Problem requirements:
Look through the material below. Return exactly the lines from the one with "Objects in satellite" through the one with "List objects with", both included.

Data section:
------------------------------------
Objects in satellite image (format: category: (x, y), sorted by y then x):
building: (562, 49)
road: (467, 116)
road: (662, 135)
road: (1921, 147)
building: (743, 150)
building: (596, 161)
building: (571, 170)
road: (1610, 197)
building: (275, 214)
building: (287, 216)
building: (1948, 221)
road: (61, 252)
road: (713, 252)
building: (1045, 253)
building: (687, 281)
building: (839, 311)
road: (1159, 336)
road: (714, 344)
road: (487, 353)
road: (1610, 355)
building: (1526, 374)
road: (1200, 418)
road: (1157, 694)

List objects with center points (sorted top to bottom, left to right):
------------------------------------
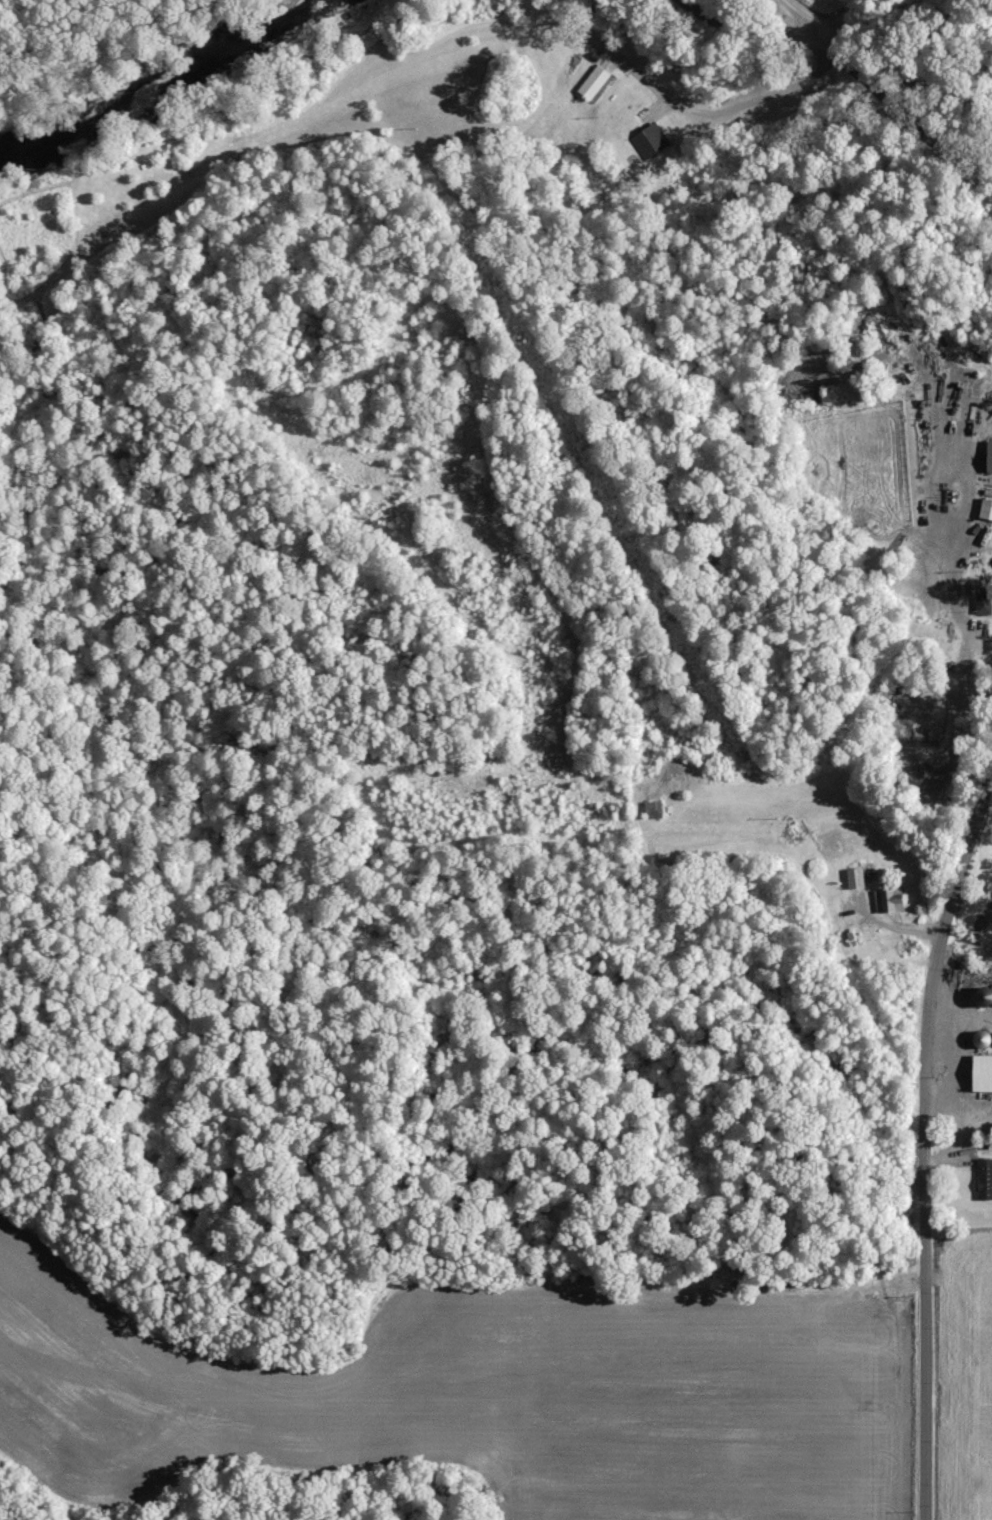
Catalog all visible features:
------------------------------------
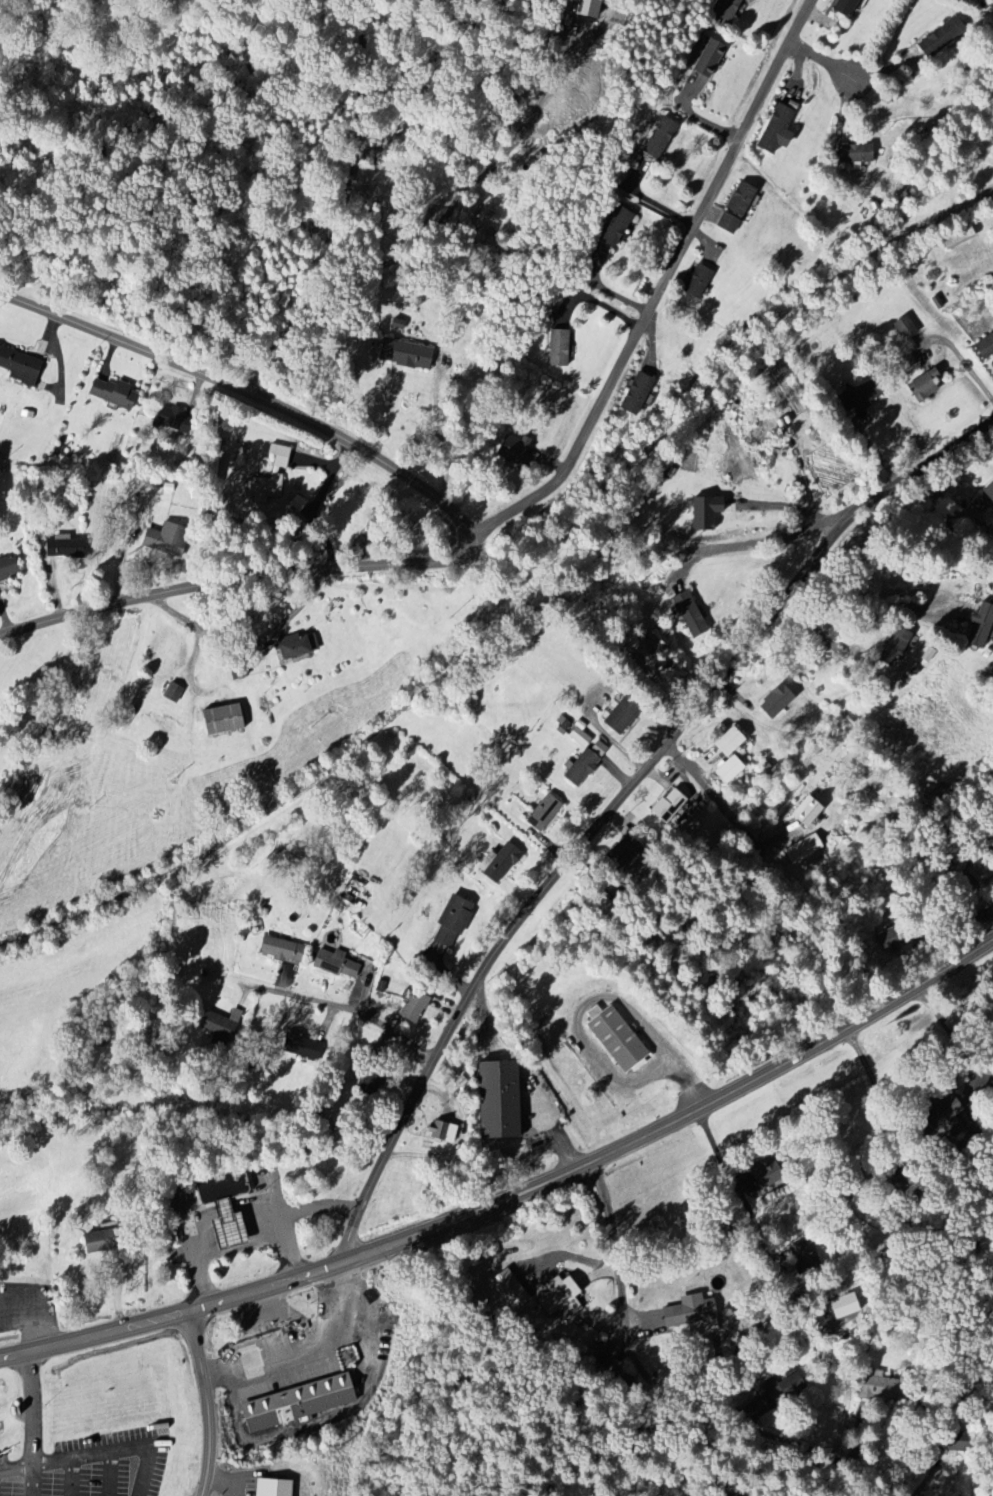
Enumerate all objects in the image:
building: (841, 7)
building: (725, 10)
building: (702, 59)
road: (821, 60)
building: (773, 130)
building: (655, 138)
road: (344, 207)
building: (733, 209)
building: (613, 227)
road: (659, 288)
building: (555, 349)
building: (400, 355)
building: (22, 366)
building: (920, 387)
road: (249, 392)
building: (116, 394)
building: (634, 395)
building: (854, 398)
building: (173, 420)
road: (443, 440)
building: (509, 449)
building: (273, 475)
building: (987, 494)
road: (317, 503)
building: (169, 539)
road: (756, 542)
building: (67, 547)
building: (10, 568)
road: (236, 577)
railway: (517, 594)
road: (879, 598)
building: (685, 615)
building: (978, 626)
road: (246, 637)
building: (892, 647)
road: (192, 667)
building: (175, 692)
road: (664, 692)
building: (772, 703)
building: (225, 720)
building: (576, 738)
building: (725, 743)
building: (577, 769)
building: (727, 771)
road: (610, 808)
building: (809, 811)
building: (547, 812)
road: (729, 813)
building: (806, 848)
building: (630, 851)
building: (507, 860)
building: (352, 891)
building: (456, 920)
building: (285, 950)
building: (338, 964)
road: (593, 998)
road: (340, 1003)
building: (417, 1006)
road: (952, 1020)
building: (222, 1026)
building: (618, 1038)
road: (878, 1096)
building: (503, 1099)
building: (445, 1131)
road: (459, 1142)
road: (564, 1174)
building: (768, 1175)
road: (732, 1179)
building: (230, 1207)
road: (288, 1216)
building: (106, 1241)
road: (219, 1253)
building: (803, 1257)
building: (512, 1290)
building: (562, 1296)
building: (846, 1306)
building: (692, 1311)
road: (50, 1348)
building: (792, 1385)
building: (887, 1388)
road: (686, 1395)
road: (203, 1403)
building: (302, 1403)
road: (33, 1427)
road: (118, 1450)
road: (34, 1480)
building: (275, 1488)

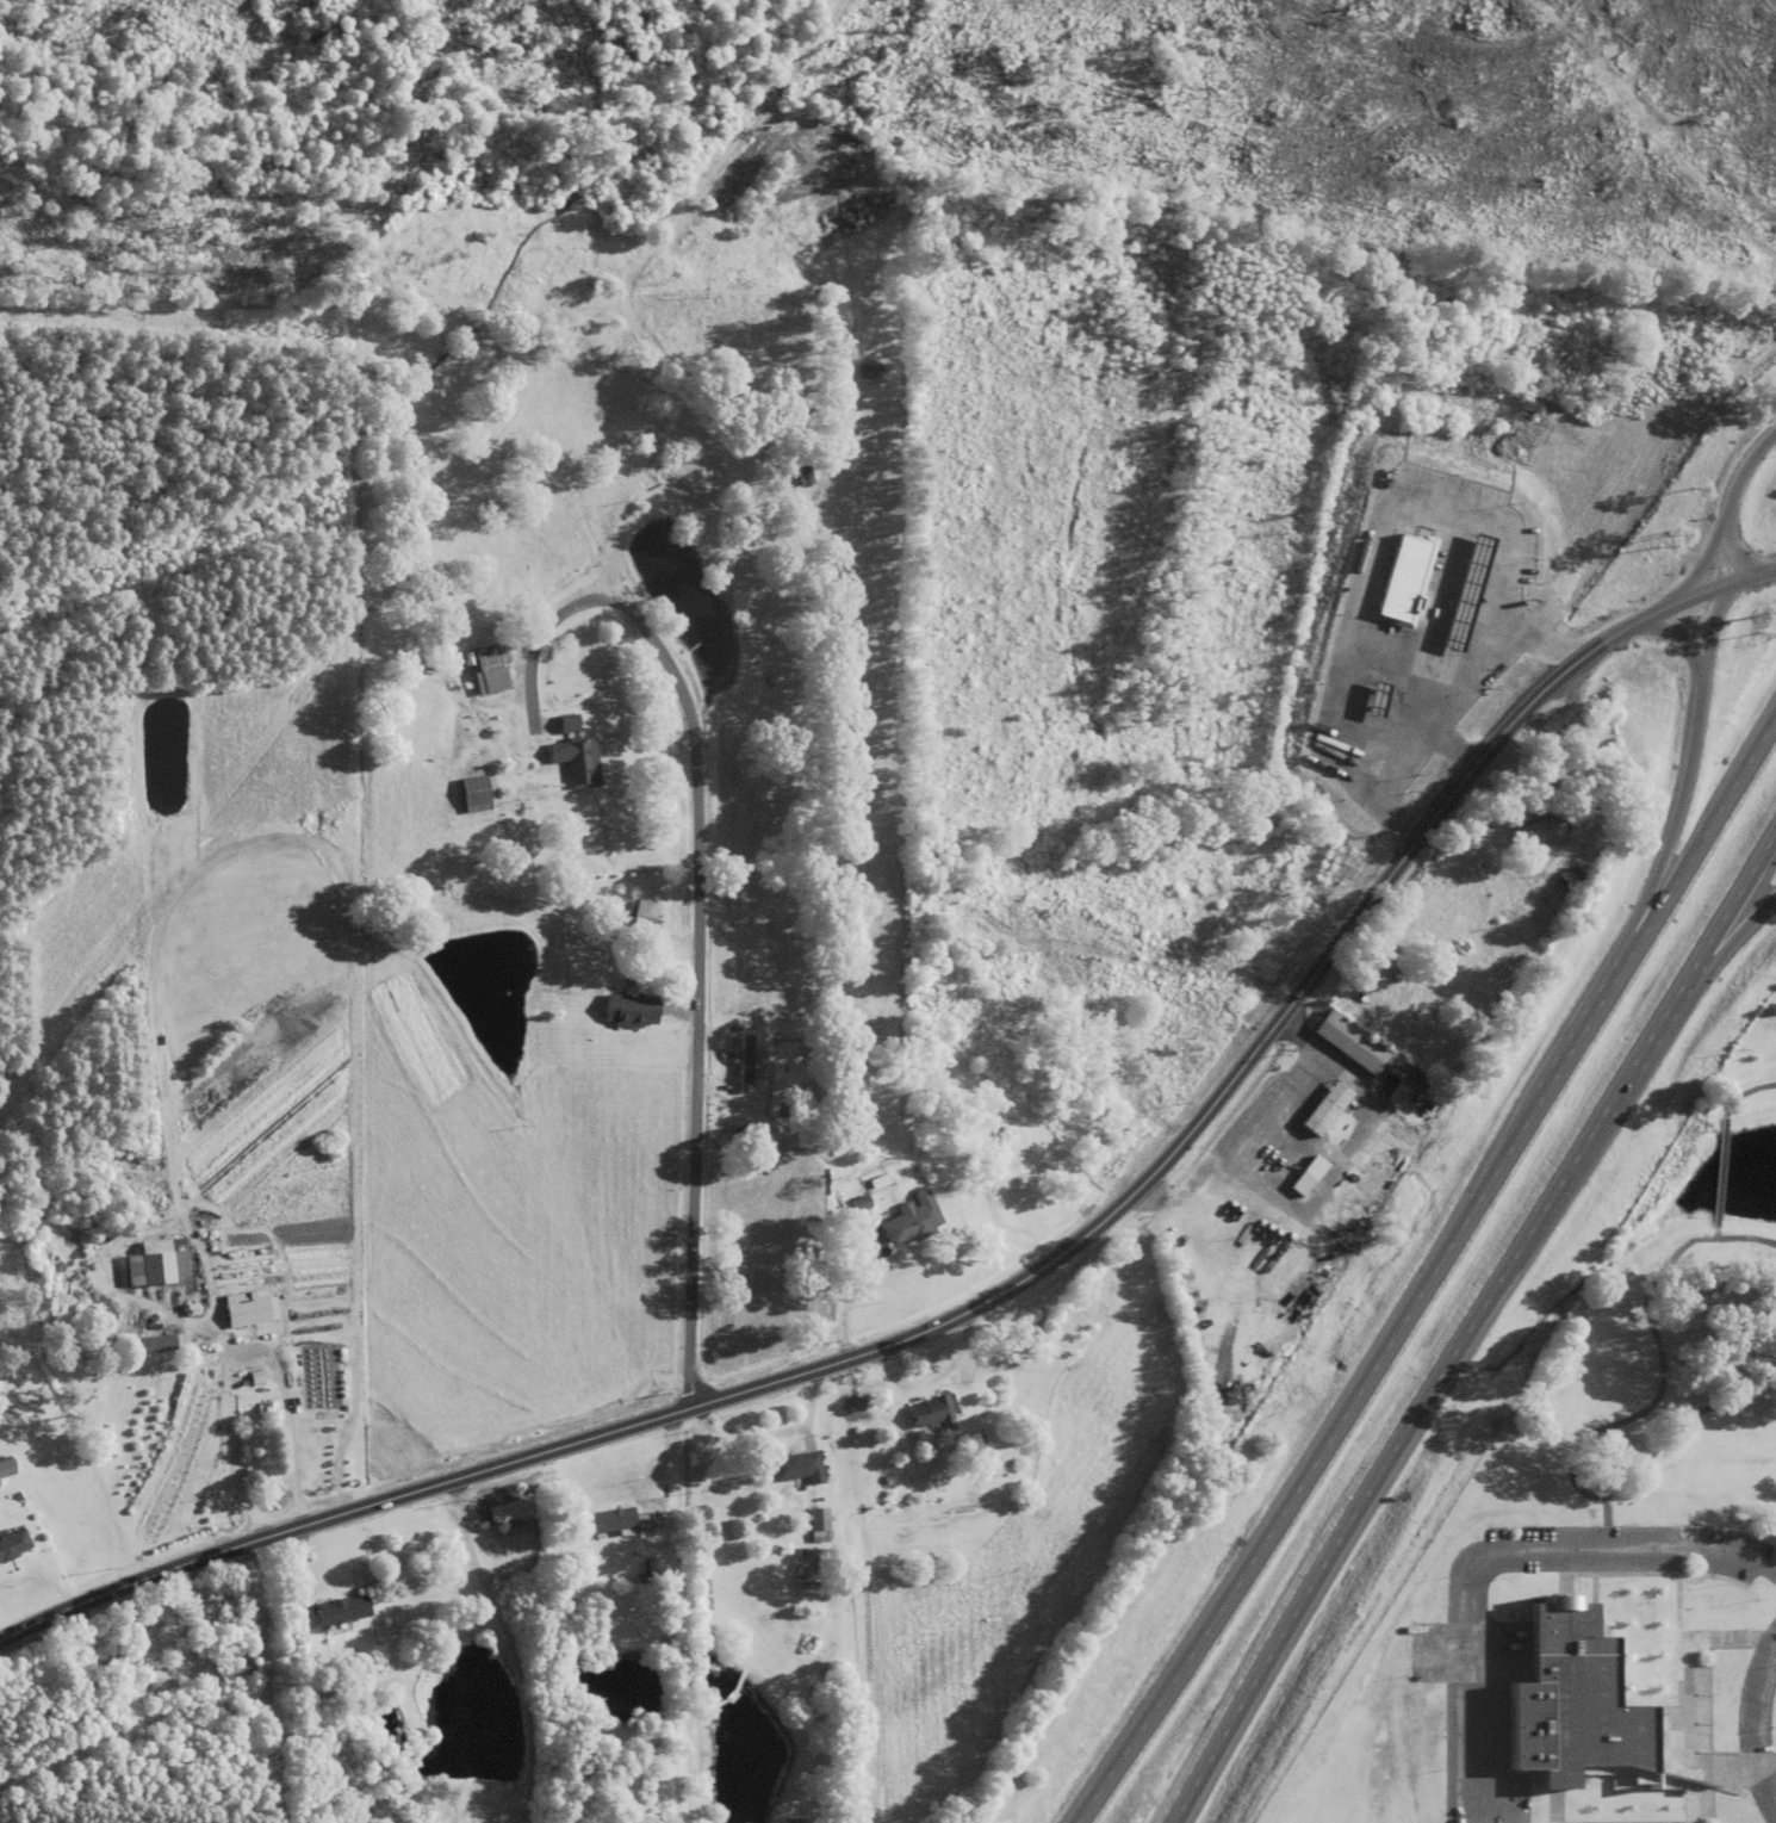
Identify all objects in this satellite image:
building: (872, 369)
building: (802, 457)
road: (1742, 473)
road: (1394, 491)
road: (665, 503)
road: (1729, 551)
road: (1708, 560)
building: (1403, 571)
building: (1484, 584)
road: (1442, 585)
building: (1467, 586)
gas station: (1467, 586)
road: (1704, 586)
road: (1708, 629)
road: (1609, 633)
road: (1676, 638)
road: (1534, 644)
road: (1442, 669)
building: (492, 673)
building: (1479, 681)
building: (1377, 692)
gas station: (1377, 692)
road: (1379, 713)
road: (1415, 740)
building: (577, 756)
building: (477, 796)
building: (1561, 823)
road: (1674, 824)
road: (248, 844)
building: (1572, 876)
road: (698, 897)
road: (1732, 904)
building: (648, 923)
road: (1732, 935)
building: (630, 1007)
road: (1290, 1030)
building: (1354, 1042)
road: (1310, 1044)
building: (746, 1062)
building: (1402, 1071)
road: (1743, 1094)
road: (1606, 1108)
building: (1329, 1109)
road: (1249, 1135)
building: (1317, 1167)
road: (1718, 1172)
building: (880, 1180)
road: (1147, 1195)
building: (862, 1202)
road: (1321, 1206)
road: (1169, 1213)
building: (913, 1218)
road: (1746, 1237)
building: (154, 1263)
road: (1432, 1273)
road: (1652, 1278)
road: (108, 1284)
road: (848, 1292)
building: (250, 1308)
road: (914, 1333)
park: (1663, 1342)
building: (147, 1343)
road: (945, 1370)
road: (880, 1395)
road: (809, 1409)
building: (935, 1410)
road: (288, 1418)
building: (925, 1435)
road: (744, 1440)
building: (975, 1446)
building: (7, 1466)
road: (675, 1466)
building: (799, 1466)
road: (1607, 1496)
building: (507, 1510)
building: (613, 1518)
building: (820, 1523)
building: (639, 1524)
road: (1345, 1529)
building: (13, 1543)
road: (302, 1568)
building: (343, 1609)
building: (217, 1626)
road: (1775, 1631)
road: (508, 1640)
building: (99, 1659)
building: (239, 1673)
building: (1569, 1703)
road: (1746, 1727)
------------------------------------
Answer for the task:
Objects in satellite image (format: category: (x, y), sorted by y then x):
building: (562, 49)
road: (467, 116)
road: (662, 135)
road: (1921, 147)
building: (743, 150)
building: (596, 161)
building: (571, 170)
road: (1610, 197)
building: (275, 214)
building: (287, 216)
building: (1948, 221)
road: (61, 252)
road: (713, 252)
building: (1045, 253)
building: (687, 281)
building: (839, 311)
road: (1159, 336)
road: (714, 344)
road: (487, 353)
road: (1610, 355)
building: (1526, 374)
road: (1200, 418)
road: (1157, 694)

List objects with center points (sorted top to bottom, left to right):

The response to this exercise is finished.